- Requirements
Pull out every line of the material below that contains the string "acciaccatura", and copy each of those lines unchanged.

Raw material:
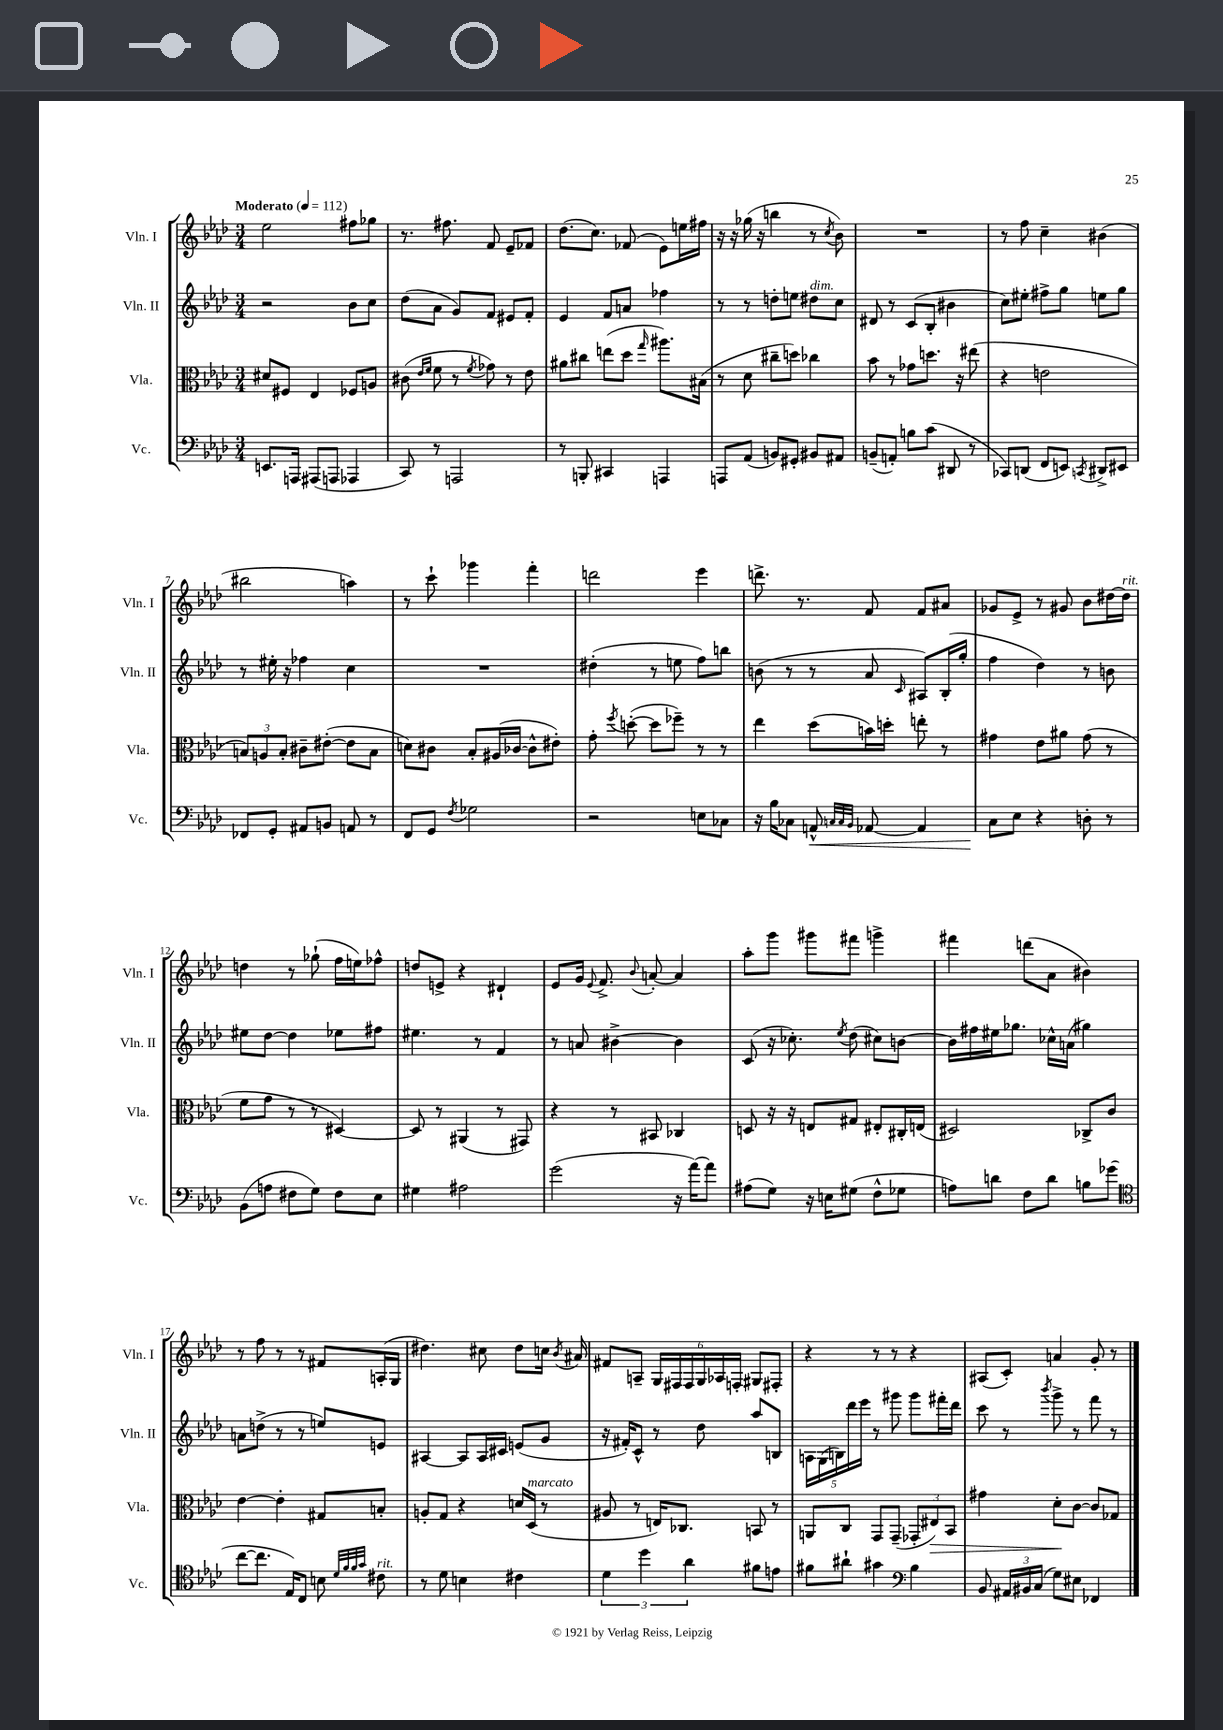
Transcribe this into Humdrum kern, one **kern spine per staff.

**kern	**kern	**kern	**kern
*staff4	*staff3	*staff2	*staff1
*clefF4	*clefC3	*clefG2	*clefG2
*k[b-e-a-d-]	*k[b-e-a-d-]	*k[b-e-a-d-]	*k[b-e-a-d-]
*M3/4	*M3/4	*M3/4	*M3/4
*MM112	*MM112	*MM112	*MM112
8.EE	8d#	2r	2ee-
.	8F#	.	.
16AAA	.	.	.
(8AAA#	4E-	.	.
8AAA	.	.	.
4AAA-	8F-	8b-	8ff#
.	8A	8cc	8gg-
=	=	=	=
8CC)	(8c#	(8dd-	8.r
.	16qqe-	.	.
.	16qqf	.	.
8r	8f	8a-	.
.	.	.	8.ff#
2AAA	8r	8g)	.
.	8qf	.	.
.	8g-)	8f	8f
.	8r	8e#	8e-~
.	8e-	8f'	8f-
=	=	=	=
8r	8a#	4e-	(8.dd-
8BBB'	8cc#	.	.
.	.	.	8.cc)
4CC#	(8ee	8f	.
.	8dd-	8a	(8f-
.	16qqgg	.	.
4AAA	8.aa#)	4ff-	8e-)
.	.	.	16ee
.	(16B#	.	16ff#
=	=	=	=
8AAA	8r	8r	16r
.	.	.	16r
(8AA-	8d-	8r	(16gg-
.	.	.	16r
8BB)	8cc#~	8dd'	4bb
8GG#'	8dd)	8ee	.
8BB#	4cc-	8dd#	8r
.	.	.	8qcc
8AA#	.	8cc	8b-)
=	=	=	=
(8BB~	8b-	8d#	2.r
8AA')	8r	8r	.
8B	8g-	(8c	.
(8c	8.dd	8B-'	.
8DD#	.	4b#	.
.	16r	.	.
8r	(8ee#	.	.
=	=	=	=
8CC-)	4r	8cc)	8r
(8DD	.	8ee#'	8ff
8FF	2e	8ff#^	4cc~
8EE)	.	8gg	.
8qCC	.	.	.
8DD#^	.	8ee	(4b#
8EE#	.	8gg	.
=	=	=	=
8FF-	12B)	8r	2bb#
.	12A	.	.
8GG'	.	16ee#'	.
.	12B'	.	.
.	.	16r	.
8AA#	8c#~	4ff-	.
8BB	([8e#'	.	.
8AA	8e#]	4cc	4aa)
8r	8B	.	.
=	=	=	=
8FF	8d)	2.r	8r
8GG	8c#	.	8ccc`
8qF	.	.	.
2G-	8B-'	.	4ggg-
.	(16A#	.	.
.	[16c-	.	.
.	8c-^^]	.	4fff'
.	8e#')	.	.
=	=	=	=
2r	8g'	(4dd#'	2ddd
.	8qff	.	.
.	([8dd'	.	.
.	8dd]	8r	.
.	8ff-~)	8ee	.
8E	8r	8ff)	4eee-
8C-	8r	8bb	.
=	=	=	=
16r	4ee-	(8b	8.ddd^
16B-	.	.	.
8C-	.	8r	.
.	.	.	8.r
8AA^^	(8dd-	8r	.
32qqC	.	.	.
32qqC	.	.	.
32qqBB-	.	.	.
[8AA-	16b)	8a-	8f
.	16dd'	.	.
.	.	16qqc	.
4AA-]	8ee'	8A#)	8f
.	8r	(16B-'	8a#
.	.	16gg'	.
=	=	=	=
8C	4g#	4ff	8g-
8E-	.	.	8e-^
4r	8e-	4dd-)	8r
.	8a#	.	8g#
8D'	(8g#	8r	8b-
8r	8r	8b	[16dd#
.	.	.	16dd#]
=	=	=	=
(8BB-	8f	8ee#	4dd
8A	8g	[8dd-	.
8F#	8r	4dd-]	8r
8G)	8r	.	(8gg-`
8F#	[4D#)	8ee-	16ff
.	.	.	16ee)
8E-	.	8ff#	8ff-^^
=	=	=	=
4G#	8D#]	4.ee#	8dd
.	8r	.	8e^
2A#	(4AA#	.	4r
.	.	8r	.
.	8r	4f	4d#`
.	8GG#)	.	.
=	=	=	=
(2g	4r	8r	8e-
.	.	8a	16g
.	.	.	8qqe-
.	.	.	8.f^
.	8r	[4b#^	.
.	.	.	8qqb-
.	8BB#	.	[8a'
16r	4C-	4b#]	4a]
[16a-)	.	.	.
8a-]	.	.	.
=	=	=	=
(8A#	8D	(8c	8aa-'
8G)	16r	16r	8ggg
.	16r	8.cc-')	.
16r	8E	.	8ggg#
16E	.	.	.
.	.	8qee-	.
(8G#	8G#	(8dd-	8fff#
8F^^	8E#'	8cc#)	4ggg^
8G-	16C#'	[8b	.
.	(16E	.	.
=	=	=	=
8A)	2D#)	16b]	4fff#
.	.	16ff#	.
8d	.	16ee#	.
.	.	8.gg-	.
8F	.	.	(8ddd
8d	.	16cc-^^	8a-
.	.	(16a	.
8B	8C-^	4gg#)	4b#)
(8g-	8c	.	.
=	=	=	=
*clefC4	*	*	*
[8cc	[4e-	8a	8r
8.cc]	.	(8dd^	8ff
.	4e-']	8r	8r
16E-)	.	.	.
8C	.	8r	8r
8B	8G#	8ee)	8f#
32qqd-	.	.	.
32qqf	.	.	.
32qqf	.	.	.
32qqg	.	.	.
8c#	8B'	8e	(16A'
.	.	.	16G
=	=	=	=
8r	8A'	[4A#	4.dd#)
8d-	8G	.	.
4B	4r	8A#]	.
.	.	16A#	8cc#
.	.	16c#	.
4c#	16d	(8e	8dd#
.	(16D-	.	.
.	8r	8g	16cc
.	.	.	8qb-
.	.	.	16a#
=	=	=	=
6d-	8A#	16r	8f#
.	.	16f#')	.
.	8r	8c^^	8A~
6dd-	.	.	.
.	16E)	8r	24G
.	.	.	24F#
.	8.C-	.	.
6a-	.	.	24F#
.	.	8dd-	24G
.	.	.	24A-
.	.	.	24F'
8f#	8BB	8aa-	8G#
8e	8r	8B	8F#'
=	=	=	=
8f#	8AA	20A	4r
.	.	(20G	.
.	.	20B)	.
8a#`	8C	.	.
.	.	20ddd-	.
.	.	20eee-	.
4g#	8GG	8r	8r
.	(8GG~	8ggg#	8r
*clefF4	*	*	*
4B-	12GG-'	8ggg#	4r
.	12E#)	.	.
.	.	16fff#'	.
.	12BB-	.	.
.	.	16ddd-	.
=	=	=	=
8BB-	4g#	8ccc	(8A#
24AA#	.	8r	8c')
24BB#	.	.	.
(24C	.	.	.
.	.	8qbbb-	.
8G)	8d-'	8ggg^	4a
8E#	[8c	8r	.
4FF-	8c]	8fff	8g'
.	8G-	8r	8r
==	==	==	==
*-	*-	*-	*-
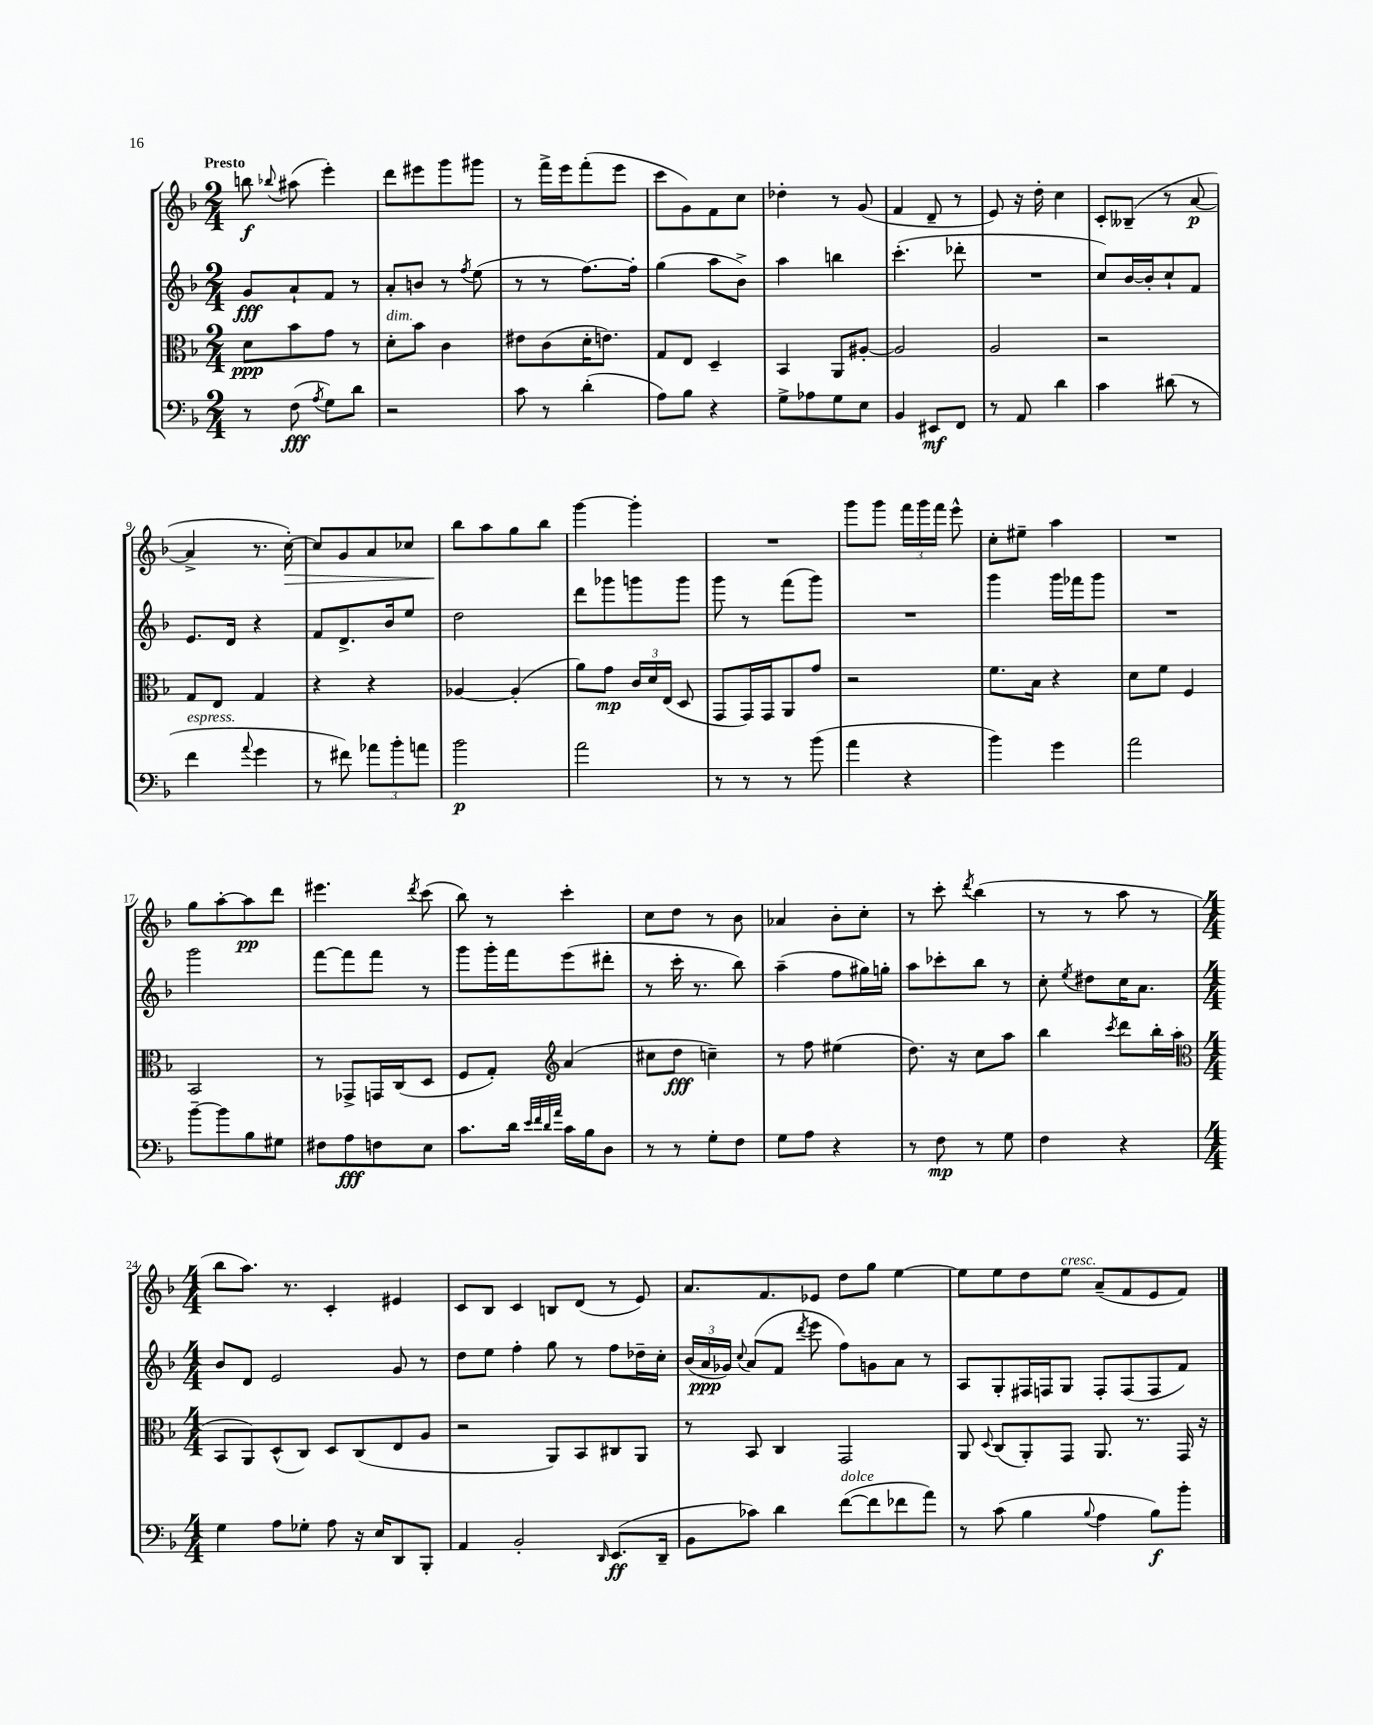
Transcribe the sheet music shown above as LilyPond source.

<<
\new StaffGroup <<
\new Staff = "s0" {
    \clef treble \key f \major \numericTimeSignature \time 2/4 \tempo "Presto"
    \autoBeamOff b''8\f \appoggiatura { bes''8 } ais''8( e'''4-.) |
    d'''8[ eis'''8 g'''8 gis'''8] |
    r8 f'''16[-> e'''16 f'''8-.( e'''8] |
    c'''8[ g'8) f'8 c''8] |
    des''4-. r8 g'8( |
    f'4 d'8-- r8 |
    e'8) r16 d''16-. c''4 |
    c'8[-. beses8]--( r8 a'8~\p |
    a'4-> r8. c''16~-.\>) |
    c''8[ g'8 a'8 ces''8] |
    bes''8[\! a''8 g''8 bes''8] |
    g'''4~ g'''4-. |
    R2 |
    g'''8[ g'''8] \tuplet 3/2 { f'''16[ g'''16 f'''16] } e'''8-^ |
    c''8[-. eis''8]-- a''4 |
    R2 |
    g''8[ a''8~-. a''8\pp d'''8] |
    eis'''4. \acciaccatura { d'''8 } c'''8( |
    bes''8) r8 c'''4-. |
    c''8[ d''8] r8 bes'8 |
    aes'4 bes'8[-. c''8]-. |
    r8 c'''8-. \acciaccatura { d'''8 } bes''4( |
    r8 r8 a''8 r8 |
    \numericTimeSignature \time 4/4 bes''8[ a''8.]) r8. c'4-. eis'4 |
    c'8[ bes8] c'4 b8[ d'8]( r8 e'8) |
    a'8.[ f'8. ees'8] d''8[ g''8] e''4~ |
    e''8[ e''8 d''8 e''8]^\markup { \italic "cresc." } a'8[--( f'8 e'8 f'8]) \bar "|." |
}
\new Staff = "s1" {
    \clef treble \key f \major \numericTimeSignature \time 2/4
    \autoBeamOff g'8[\fff a'8-! f'8] r8 |
    a'8[-. b'8] r8 \acciaccatura { f''8 } e''8( |
    r8 r8 f''8.[~) f''16]-. |
    g''4( a''8[ bes'8]->) |
    a''4 b''4 |
    c'''4.-.( des'''8-. |
    R2 |
    c''8[) bes'16~ bes'16-. c''8-! f'8] |
    e'8.[ d'16] r4 |
    f'8[ d'8.-> bes'16 e''8] |
    d''2 |
    d'''8[ ges'''8 g'''8 g'''8] |
    g'''8 r8 f'''8[( g'''8]) |
    R2 |
    g'''4 g'''16[ fes'''16 g'''8] |
    R2 |
    g'''2 |
    f'''8[~ f'''8 f'''8] r8 |
    g'''8[ g'''16-. f'''16 e'''8( dis'''8]-. |
    r8 c'''16-. r8. bes''8) |
    a''4--( f''8[ gis''16) g''16]-. |
    a''8[ ces'''8-. bes''8] r8 |
    c''8-. \acciaccatura { e''8 } dis''8[ c''16 a'8.] |
    \numericTimeSignature \time 4/4 bes'8[ d'8] e'2 g'8 r8 |
    d''8[ e''8] f''4-. g''8 r8 f''8[ des''16-- c''16]-. |
    \tuplet 3/2 { bes'16[( a'16\ppp ges'16]) } \appoggiatura { c''8 } a'8[( f'8] \acciaccatura { d'''8 } e'''8 f''8[) g'8 a'8] r8 |
    a8[ g8-. fis16 f16 g8] f8[-. f8( f8 f'8]) \bar "|." |
}
\new Staff = "s2" {
    \clef alto \key f \major \numericTimeSignature \time 2/4
    \autoBeamOff d'8[\ppp bes'8 g'8] r8 |
    d'8[-.^\markup { \italic "dim." } bes'8] c'4 |
    eis'8[ c'8( d'16-. e'8.]) |
    g8[ e8] d4-- |
    bes,4 a,8[ ais8]~-. |
    ais2 |
    a2 |
    r2 |
    g8[ e8] g4 |
    r4 r4 |
    aes4~ aes4-.( |
    a'8[) g'8]\mp \tuplet 3/2 { c'16[ d'16 e16]( } d8 |
    g,8[ g,16) g,16 a,8 g'8] |
    r2 |
    f'8.[ bes16] r4 |
    d'8[ f'8] f4 |
    bes,2 |
    r8 ges,8[-> g,16 c16( d8] |
    f8[ g8]-.) \clef treble a'4( |
    cis''8[ d''8]\fff c''4--) |
    r8 f''8 eis''4( |
    d''8.) r16 c''8[ a''8] |
    bes''4 \acciaccatura { c'''8 } d'''8[ bes''16-. a''16]( |
    \numericTimeSignature \time 4/4 \clef alto bes,8[ a,8) d8-^( c8]) d8[ c8( e8 a8] |
    r2 a,8[) bes,8 cis8 a,8] |
    r8 bes,8 c4 g,2 |
    a,8 \appoggiatura { d8 } c8[( a,8-.) g,8] a,8. r8. g,16 r16 \bar "|." |
}
\new Staff = "s3" {
    \clef bass \key f \major \numericTimeSignature \time 2/4
    \autoBeamOff r8 f8\fff( \acciaccatura { a8 } g8[) d'8] |
    r2 |
    c'8 r8 d'4-.( |
    a8[) bes8] r4 |
    g8[-> aes8 g8 e8] |
    bes,4 eis,8[\mf f,8] |
    r8 a,8 d'4 |
    c'4 dis'8( r8 |
    f'4^\markup { \italic "espress." } \appoggiatura { a'8 } g'4 |
    r8 fis'8) \tuplet 3/2 { aes'8[ bes'8-. a'8] } |
    bes'2\p |
    a'2 |
    r8 r8 r8 bes'8( |
    a'4 r4 |
    bes'4) g'4 |
    a'2 |
    bes'8[~-- bes'8 bes8 gis8] |
    fis8[ a8\fff f8 e8] |
    c'8.[ d'16] \grace { e'32[ f'32 d'32 a'32] } c'16[ bes16 d8] |
    r8 r8 g8[-. f8] |
    g8[ a8] r4 |
    r8 f8\mp r8 g8 |
    f4 r4 |
    \numericTimeSignature \time 4/4 g4 a8[ ges8]-. a8 r16 e16[ d,8 bes,,8]-. |
    a,4 bes,2-. \grace { d,16 } e,8.[\ff( d,16]-- |
    bes,8[ ces'8]) d'4 f'8[~^\markup { \italic "dolce" }( f'8 fes'8 a'8]) |
    r8 c'8( bes4 \appoggiatura { bes8 } a4 bes8[\f) bes'8]-. \bar "|." |
}
>>
>>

- Finished exercise
    eis'''4. \acciaccatura { d'''8 } c'''8( |
    r8 c'''8-. \acciaccatura { d'''8 } bes''4( |
    a'8[-. b'8] r8 \acciaccatura { f''8 } e''8( |
    c''8-. \acciaccatura { e''8 } dis''8[ c''16 a'8.] |
    \tuplet 3/2 { bes'16[( a'16\ppp ges'16]) } \appoggiatura { c''8 } a'8[( f'8] \acciaccatura { d'''8 } e'''8 f''8[) g'8 a'8] r8 |
    bes''4 \acciaccatura { c'''8 } d'''8[ bes''16-. a''16]( |
    \autoBeamOff r8 f8\fff( \acciaccatura { a8 } g8[) d'8] |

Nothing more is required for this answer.